▶ DATA RECORDS:
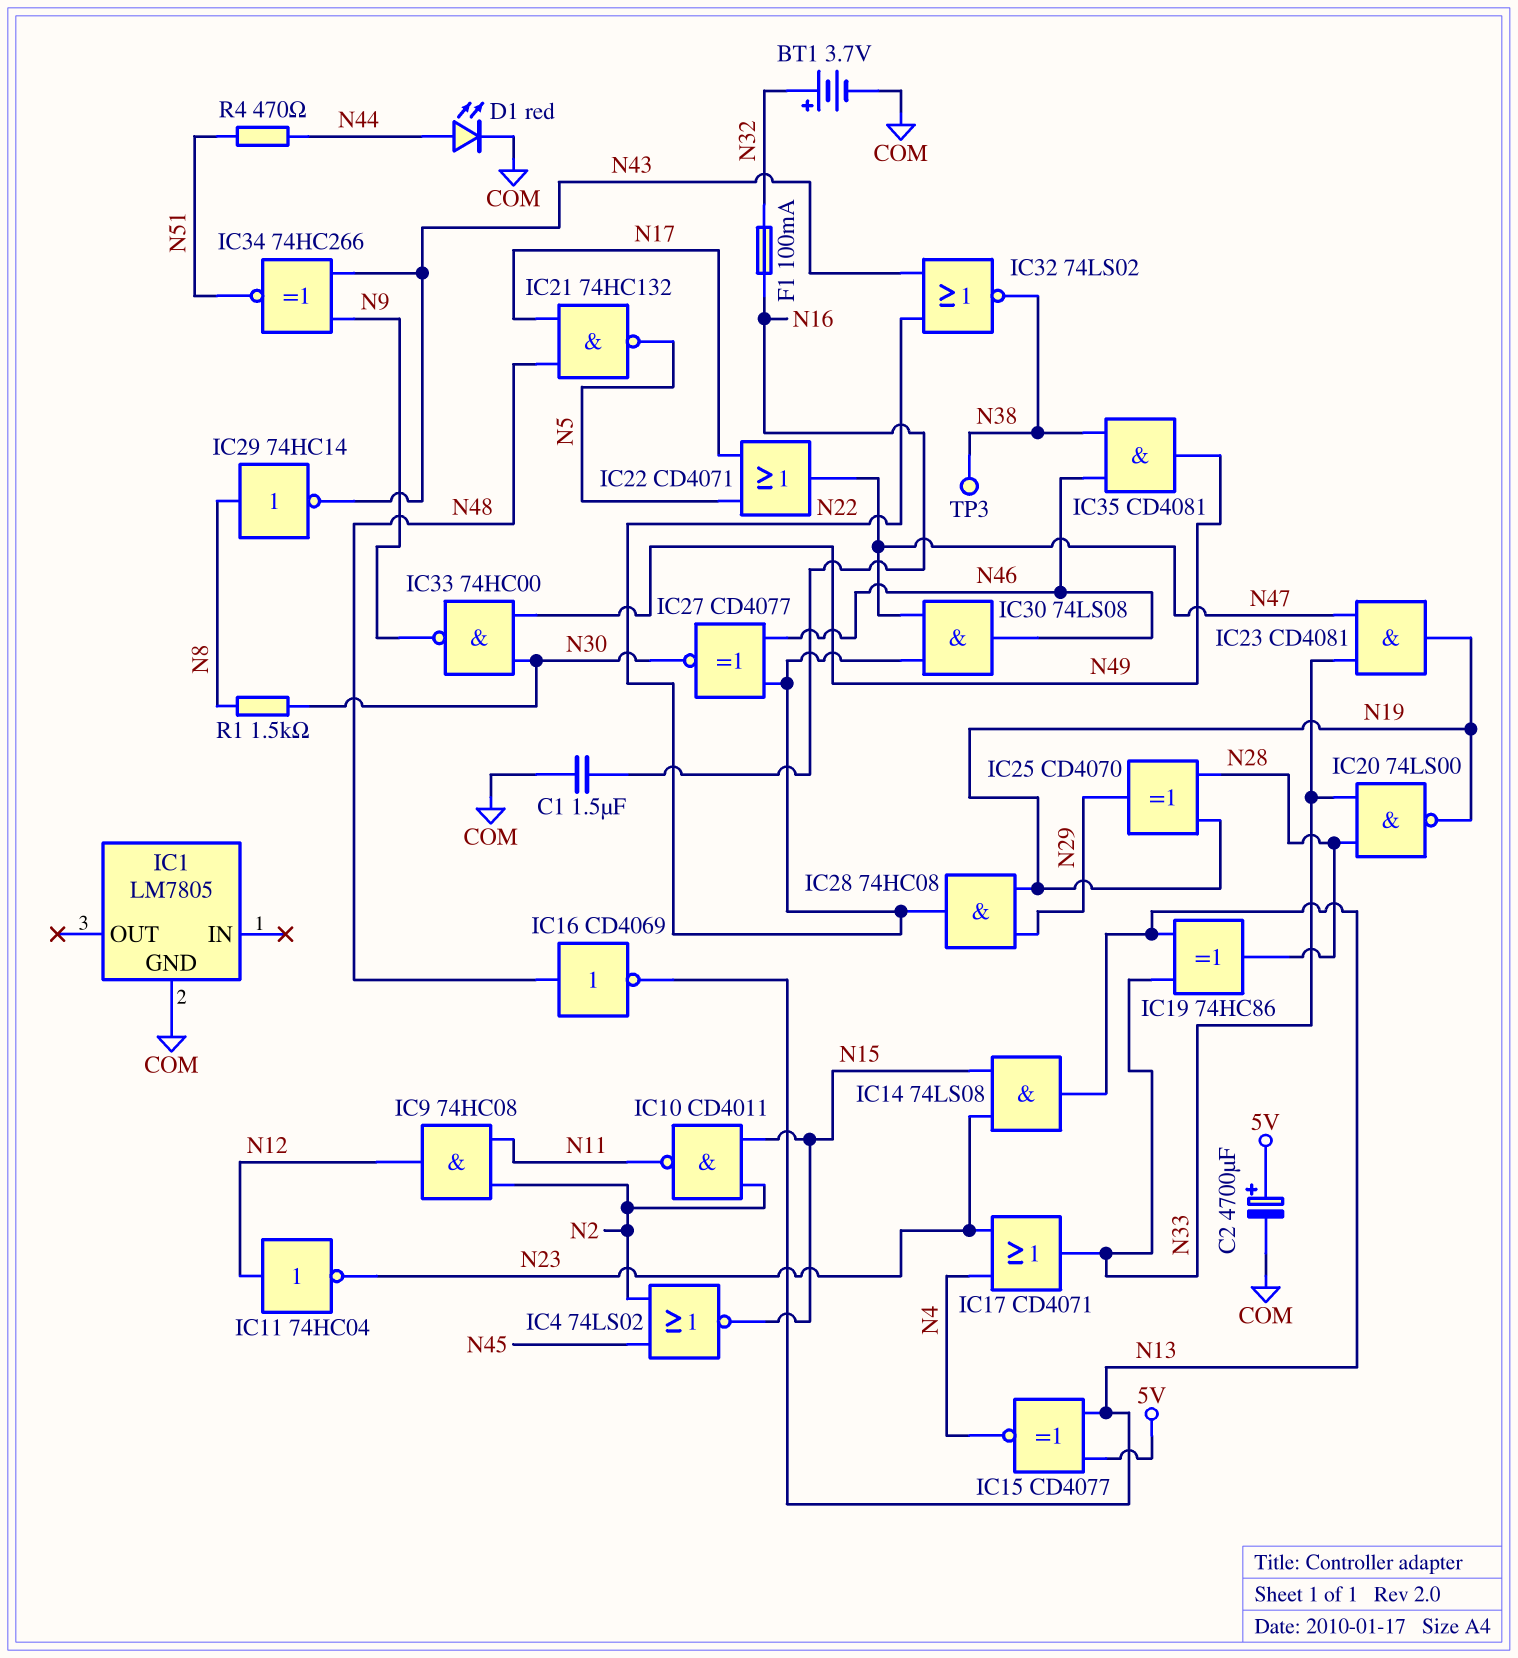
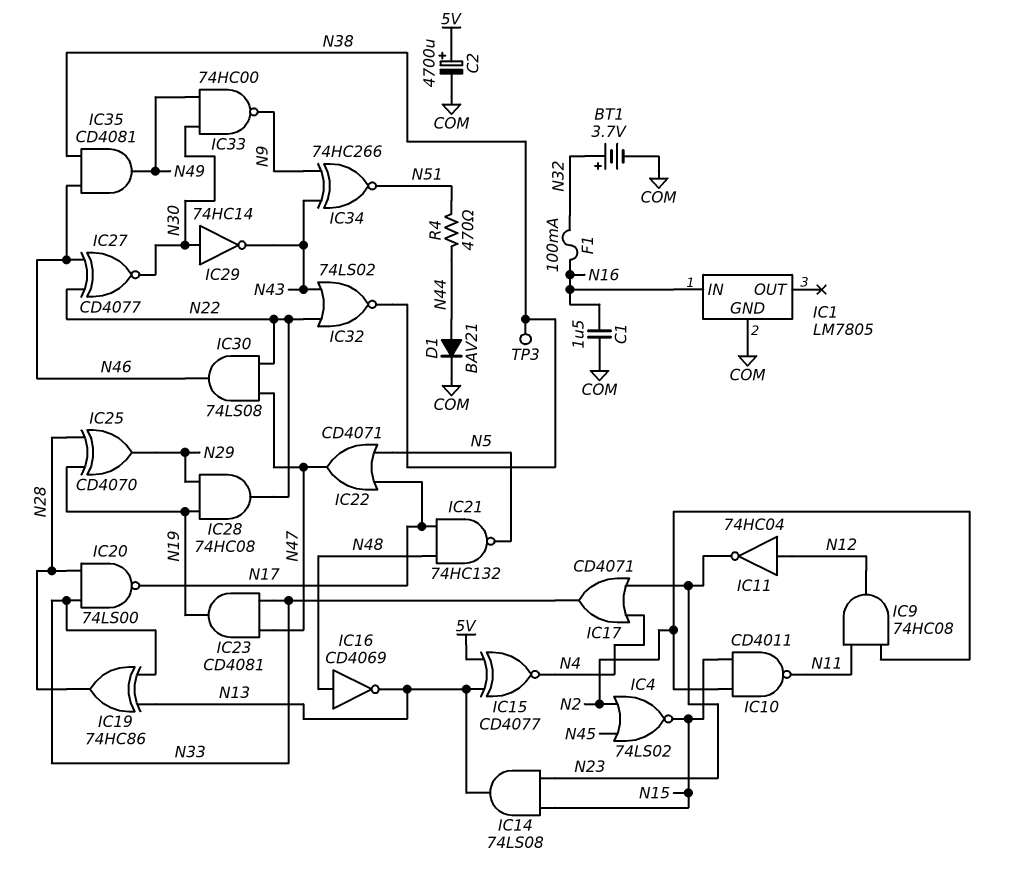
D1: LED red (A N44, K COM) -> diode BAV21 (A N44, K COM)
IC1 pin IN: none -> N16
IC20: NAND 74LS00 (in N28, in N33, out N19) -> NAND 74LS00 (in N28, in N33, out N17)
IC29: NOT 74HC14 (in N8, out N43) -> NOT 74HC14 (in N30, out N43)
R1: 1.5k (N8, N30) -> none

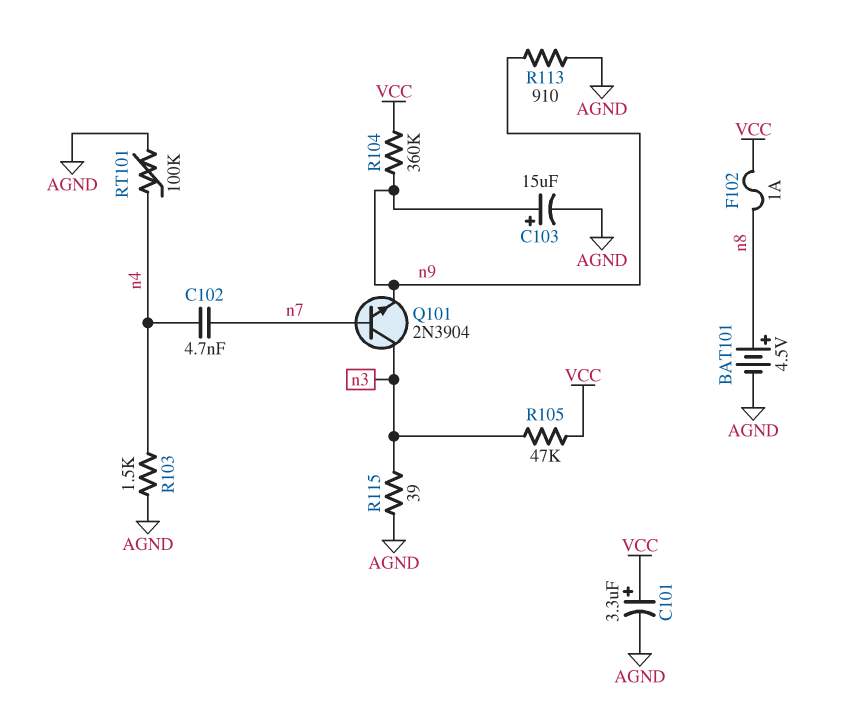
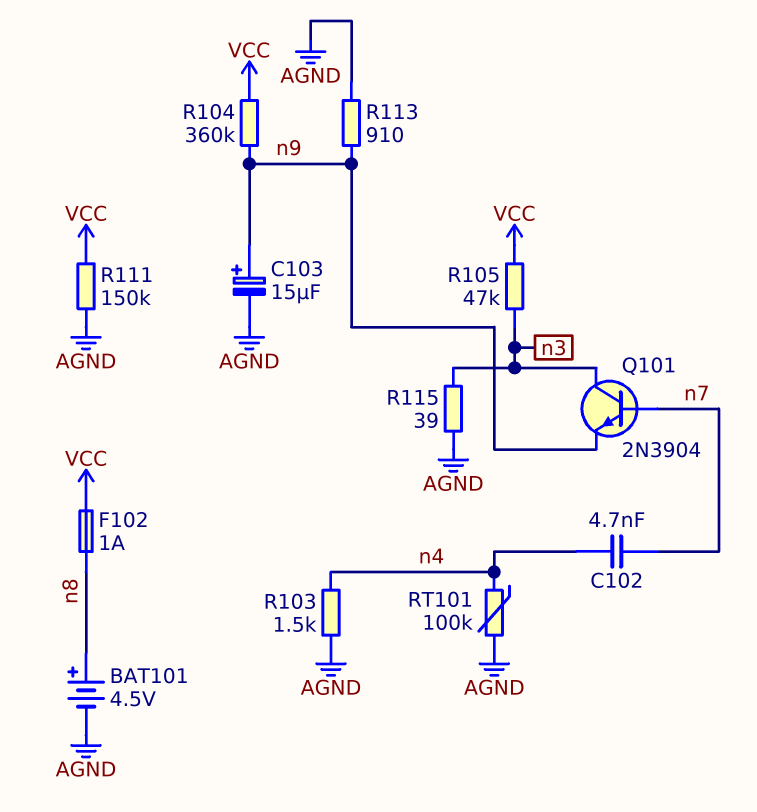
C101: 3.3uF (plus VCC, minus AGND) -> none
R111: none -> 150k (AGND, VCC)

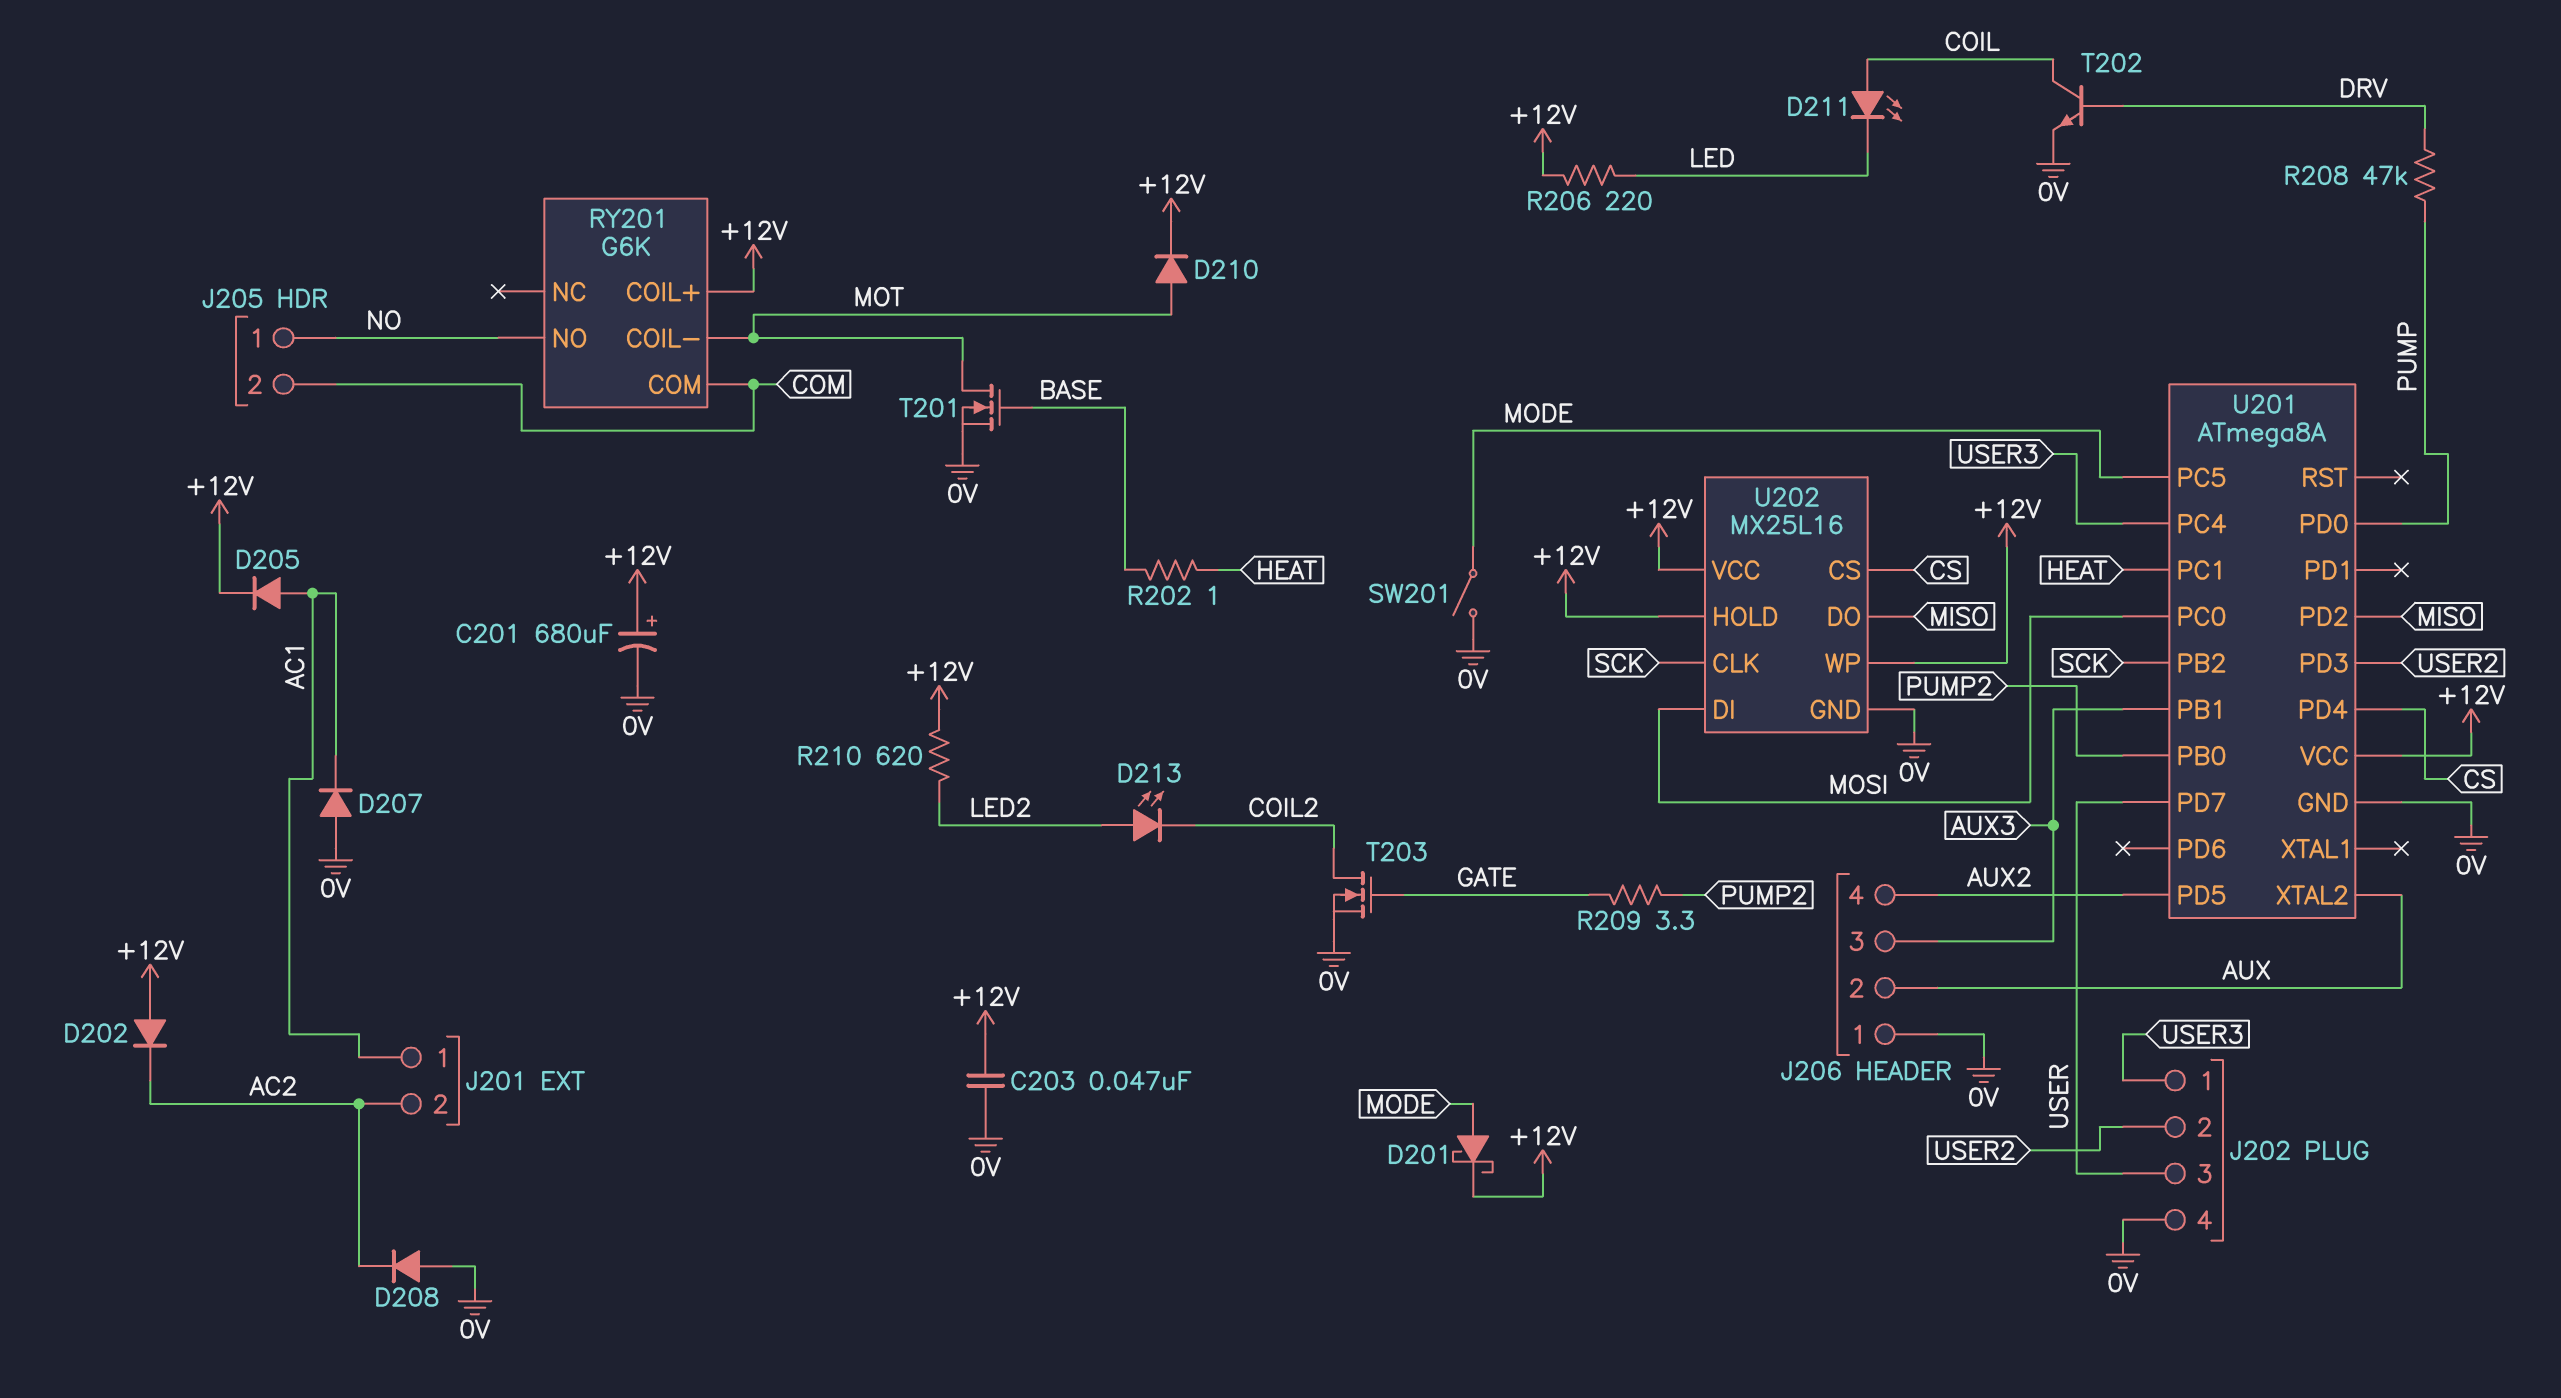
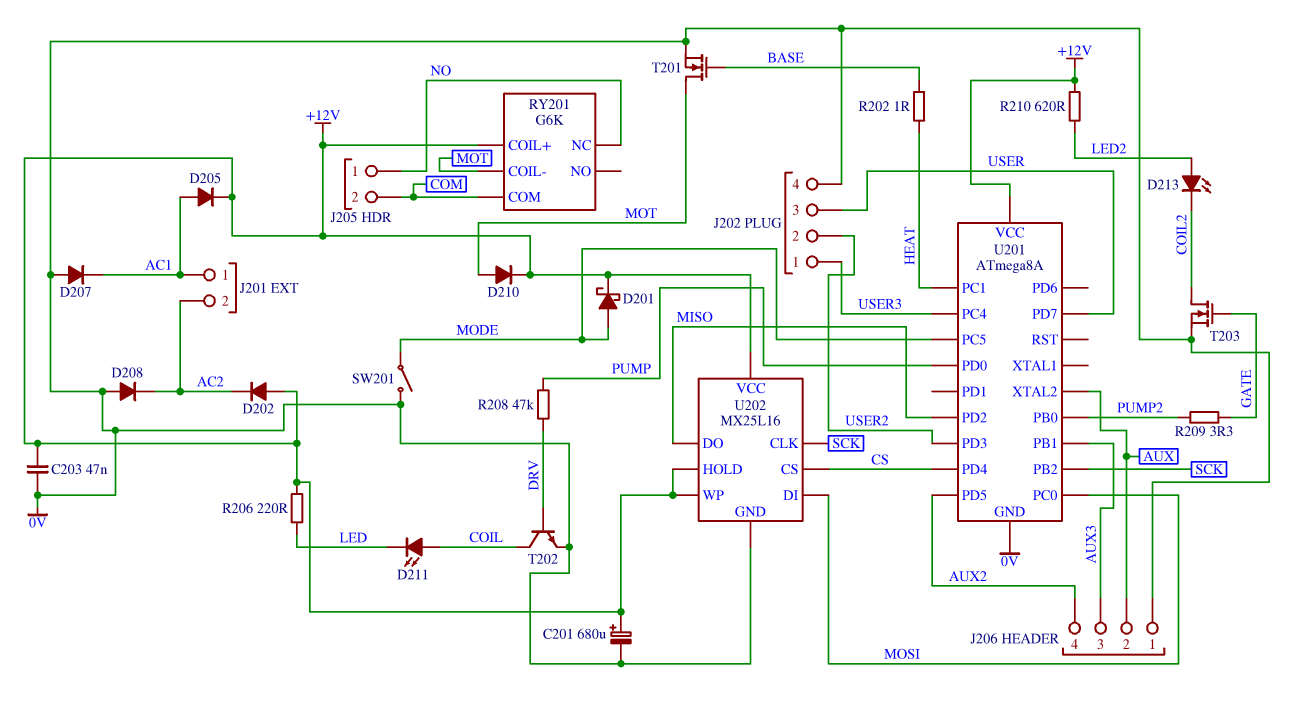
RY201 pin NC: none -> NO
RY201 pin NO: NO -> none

▶ BRIEF: Retype the listing exactly and drop the pictures.

▶ FINISHED TASK:
D1: LED red (A N44, K COM) -> diode BAV21 (A N44, K COM)
IC1 pin IN: none -> N16
IC20: NAND 74LS00 (in N28, in N33, out N19) -> NAND 74LS00 (in N28, in N33, out N17)
IC29: NOT 74HC14 (in N8, out N43) -> NOT 74HC14 (in N30, out N43)
R1: 1.5k (N8, N30) -> none

C101: 3.3uF (plus VCC, minus AGND) -> none
R111: none -> 150k (AGND, VCC)

RY201 pin NC: none -> NO
RY201 pin NO: NO -> none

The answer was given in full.